What the task requires | In the records below, find the line with "none -> yellow brick C2 level 2" and the line with "orange brick F4:I4 level 1 -> none"; return exactly those lines and every line between them.

The data |
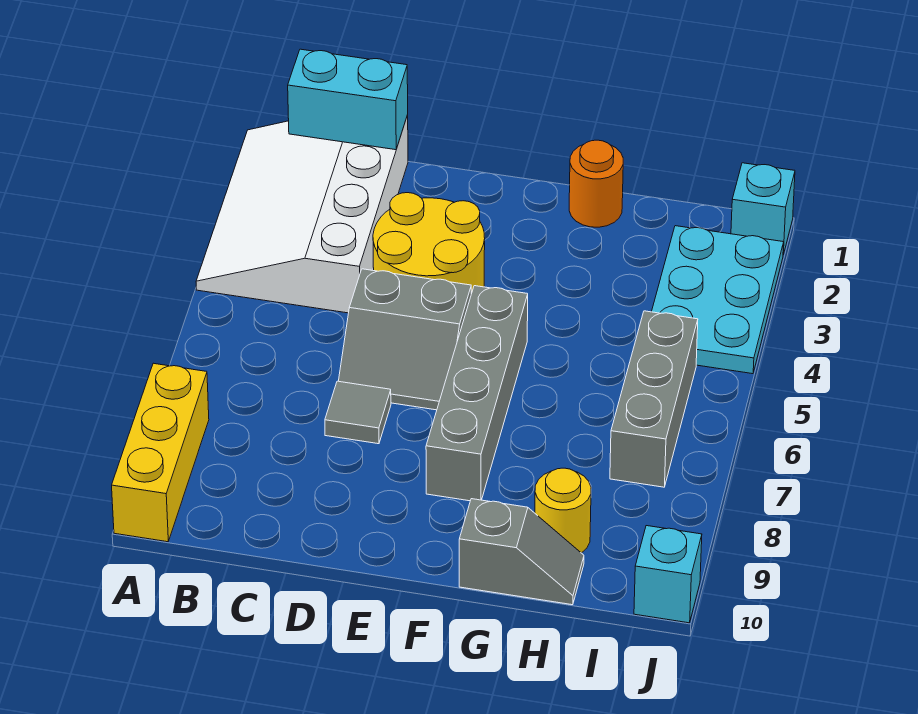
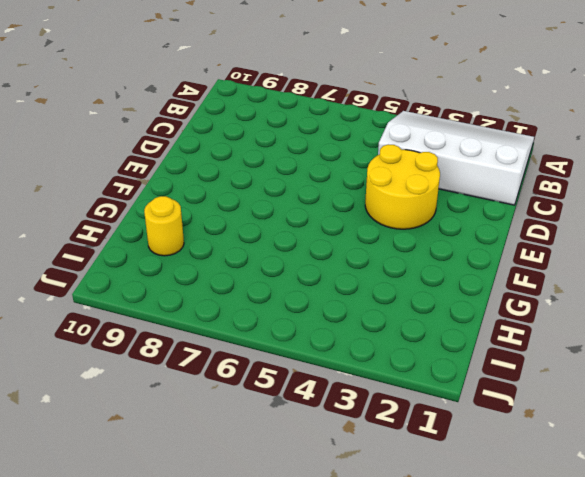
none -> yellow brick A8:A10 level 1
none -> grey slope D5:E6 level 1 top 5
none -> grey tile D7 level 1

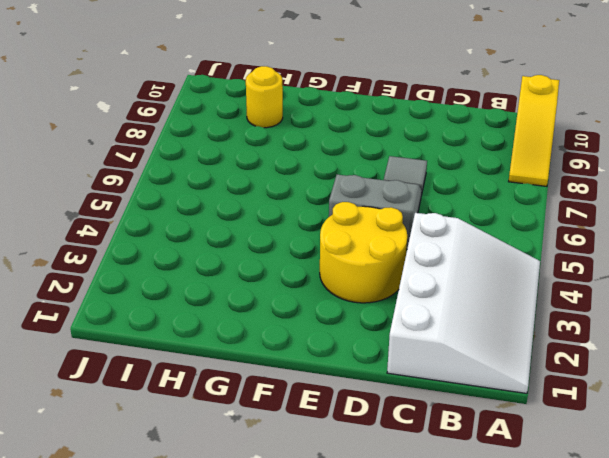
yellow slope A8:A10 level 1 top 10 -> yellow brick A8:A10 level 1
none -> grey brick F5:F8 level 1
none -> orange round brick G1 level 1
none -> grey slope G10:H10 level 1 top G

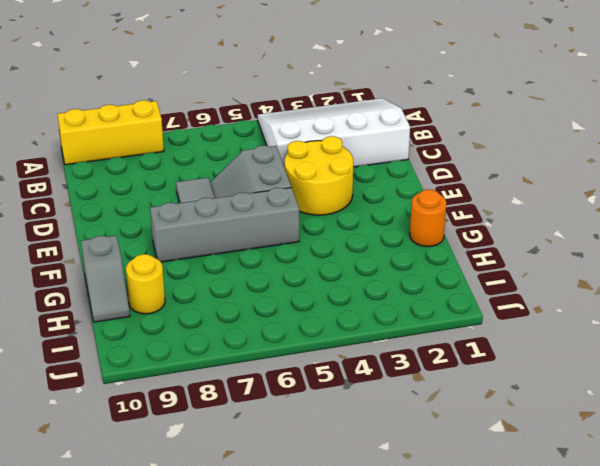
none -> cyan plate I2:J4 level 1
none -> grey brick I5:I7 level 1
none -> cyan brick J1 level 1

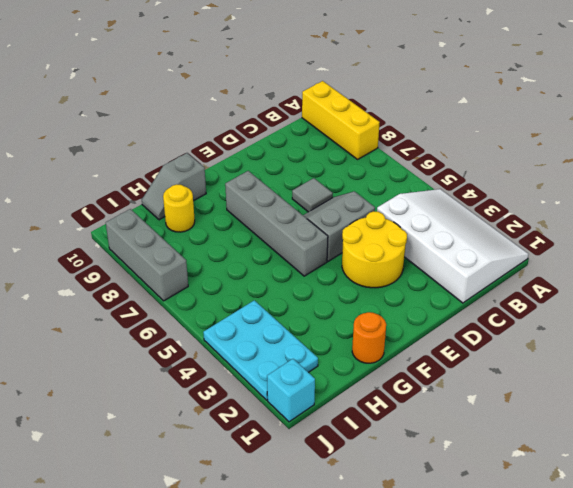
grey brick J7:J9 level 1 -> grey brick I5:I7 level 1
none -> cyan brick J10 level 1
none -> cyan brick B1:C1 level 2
* * *
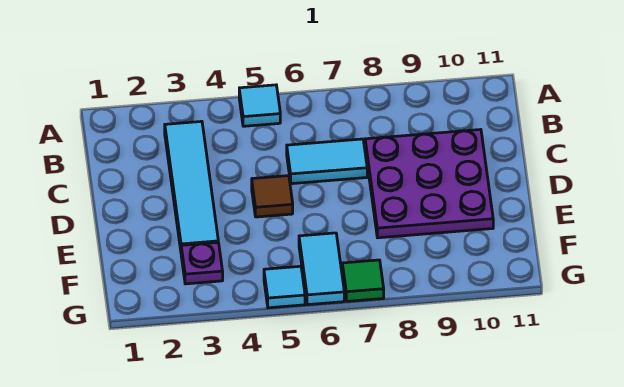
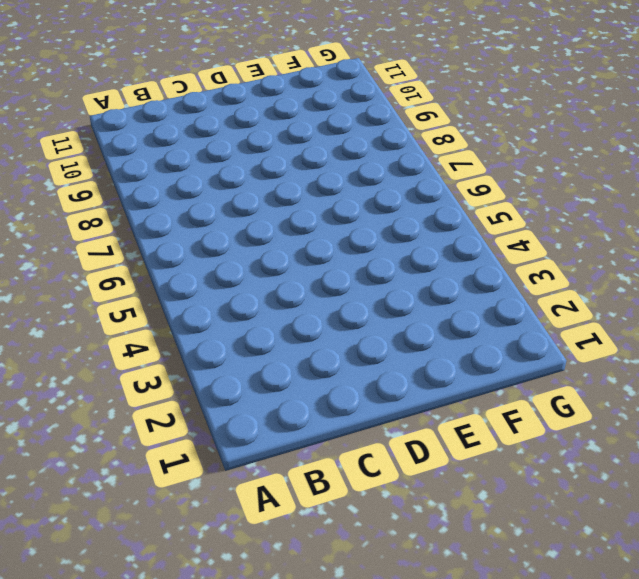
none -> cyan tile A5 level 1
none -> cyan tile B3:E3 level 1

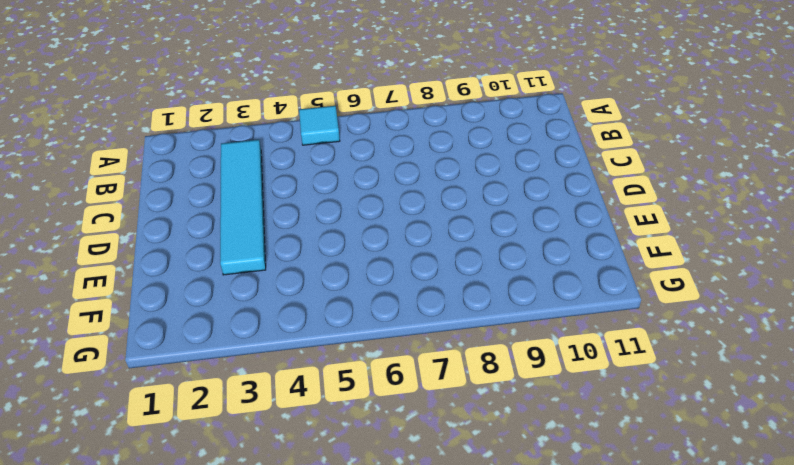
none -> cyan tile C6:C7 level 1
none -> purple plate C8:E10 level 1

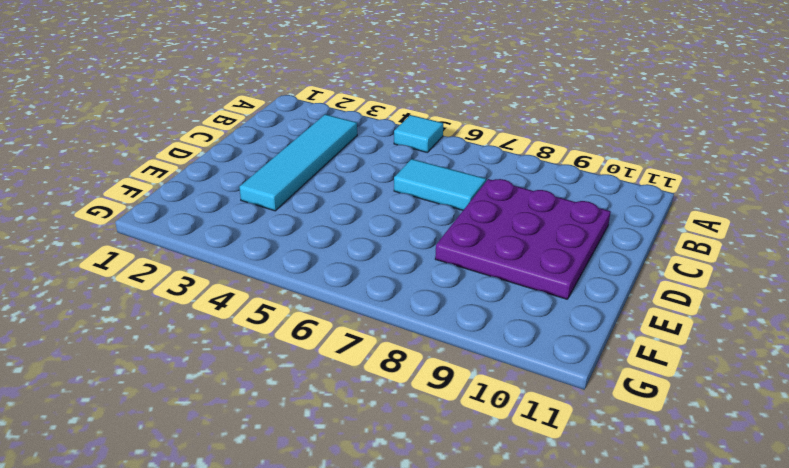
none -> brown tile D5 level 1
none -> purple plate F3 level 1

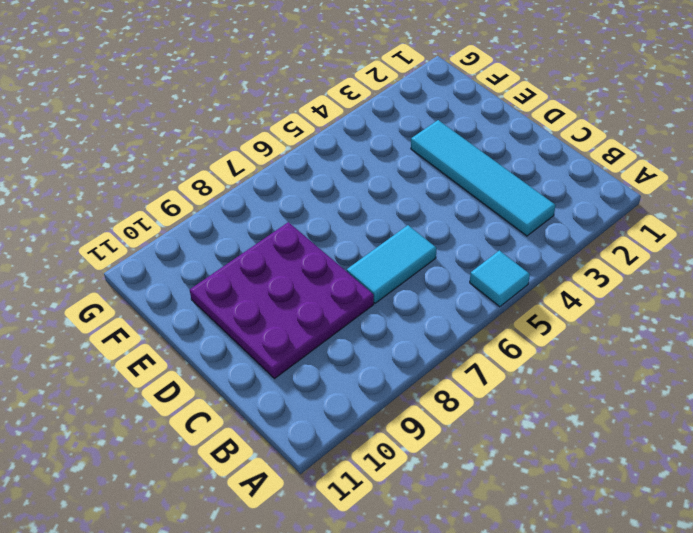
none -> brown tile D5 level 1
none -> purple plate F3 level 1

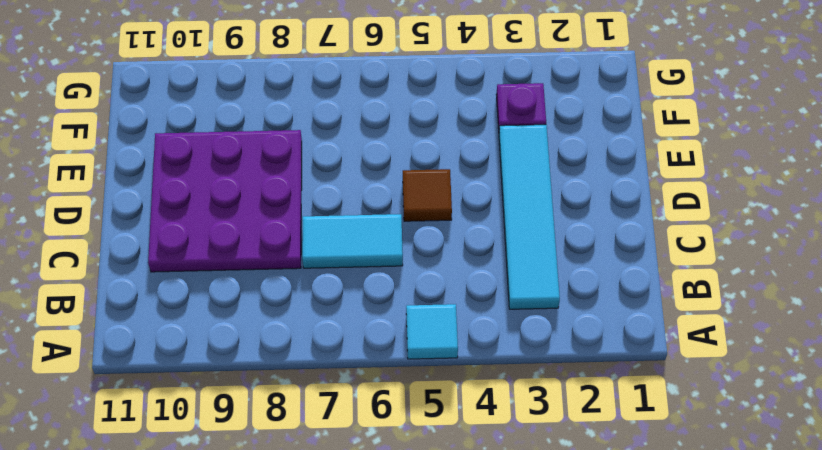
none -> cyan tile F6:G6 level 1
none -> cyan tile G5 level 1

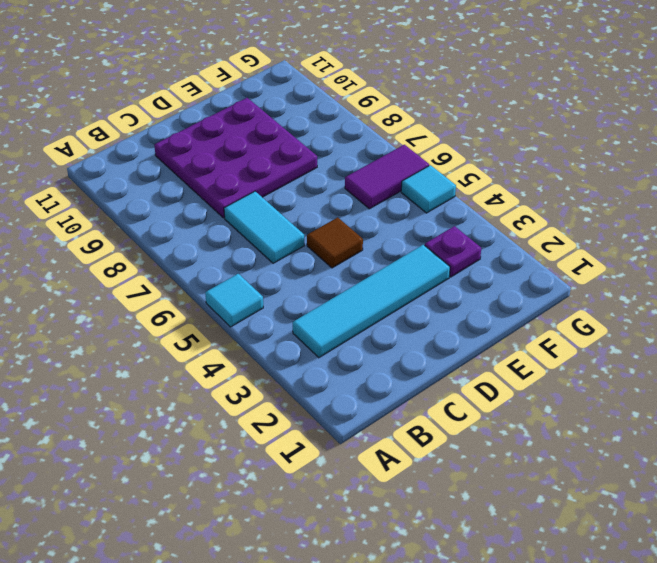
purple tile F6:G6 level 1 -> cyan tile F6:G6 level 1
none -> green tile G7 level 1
==
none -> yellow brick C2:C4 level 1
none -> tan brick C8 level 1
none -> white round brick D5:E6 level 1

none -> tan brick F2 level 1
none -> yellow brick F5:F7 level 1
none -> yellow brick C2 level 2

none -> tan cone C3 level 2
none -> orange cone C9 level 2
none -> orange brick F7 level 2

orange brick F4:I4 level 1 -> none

Solution |
none -> yellow brick C2 level 2

none -> tan cone C3 level 2
none -> orange cone C9 level 2
none -> orange brick F7 level 2

orange brick F4:I4 level 1 -> none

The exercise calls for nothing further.